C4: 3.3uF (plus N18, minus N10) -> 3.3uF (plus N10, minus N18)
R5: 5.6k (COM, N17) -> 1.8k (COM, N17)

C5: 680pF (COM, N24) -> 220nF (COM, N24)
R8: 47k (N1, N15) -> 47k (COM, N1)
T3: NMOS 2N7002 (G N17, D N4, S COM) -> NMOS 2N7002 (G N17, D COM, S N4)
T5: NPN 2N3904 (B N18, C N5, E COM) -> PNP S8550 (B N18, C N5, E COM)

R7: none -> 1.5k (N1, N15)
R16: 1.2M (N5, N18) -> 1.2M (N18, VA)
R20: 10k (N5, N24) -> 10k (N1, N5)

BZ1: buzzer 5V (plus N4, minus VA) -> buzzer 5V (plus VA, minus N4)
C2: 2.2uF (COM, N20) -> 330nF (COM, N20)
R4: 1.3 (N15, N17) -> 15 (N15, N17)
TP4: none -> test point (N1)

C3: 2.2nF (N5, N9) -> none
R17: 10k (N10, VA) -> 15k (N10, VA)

_Problem requirements_
Set down precisely the lines above between the line holding "C5: 680pF (COM, N24) -> 220nF (COM, N24)" and the line holding "R16: 1.2M (N5, N18) -> 1.2M (N18, VA)", inclusive, and nothing beyond them.

_Finished task_
C5: 680pF (COM, N24) -> 220nF (COM, N24)
R8: 47k (N1, N15) -> 47k (COM, N1)
T3: NMOS 2N7002 (G N17, D N4, S COM) -> NMOS 2N7002 (G N17, D COM, S N4)
T5: NPN 2N3904 (B N18, C N5, E COM) -> PNP S8550 (B N18, C N5, E COM)

R7: none -> 1.5k (N1, N15)
R16: 1.2M (N5, N18) -> 1.2M (N18, VA)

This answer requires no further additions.